• **Exercise details**: Search the listing below for the string "blue" and copy every line where it occurs.

Materials provided Start Marker

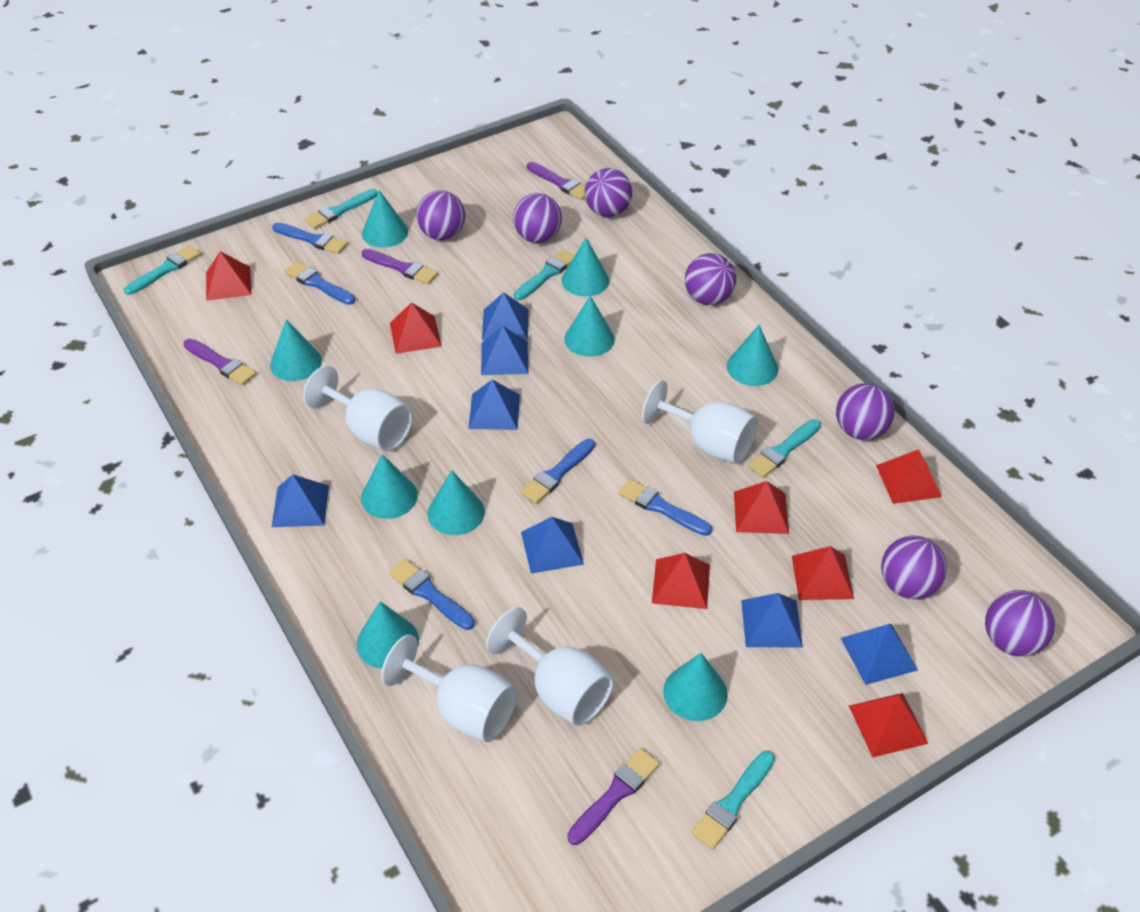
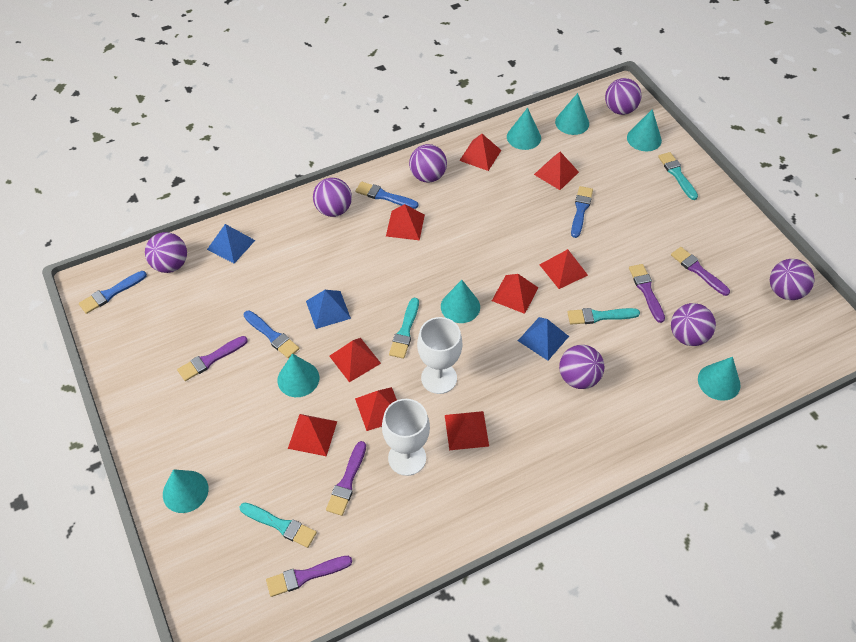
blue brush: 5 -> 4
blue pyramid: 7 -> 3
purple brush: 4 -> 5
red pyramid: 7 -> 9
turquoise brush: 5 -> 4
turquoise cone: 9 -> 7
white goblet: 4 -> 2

Materials provided End Marker
Materials provided Start Marker

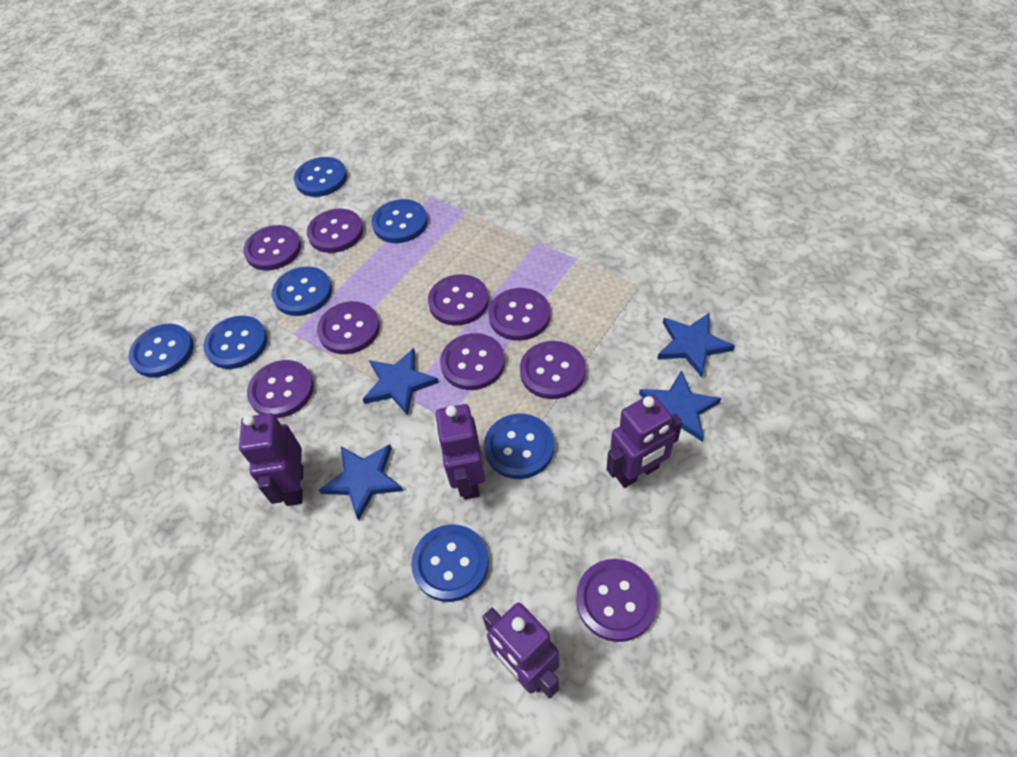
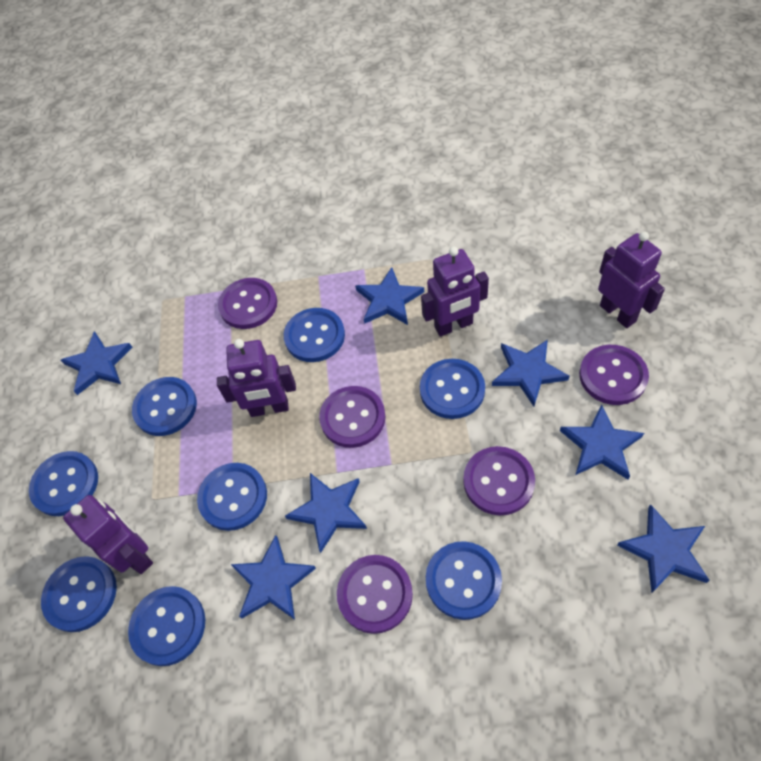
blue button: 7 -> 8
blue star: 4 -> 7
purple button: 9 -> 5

Materials provided End Marker

• **Result**:
blue brush: 5 -> 4
blue pyramid: 7 -> 3
blue button: 7 -> 8
blue star: 4 -> 7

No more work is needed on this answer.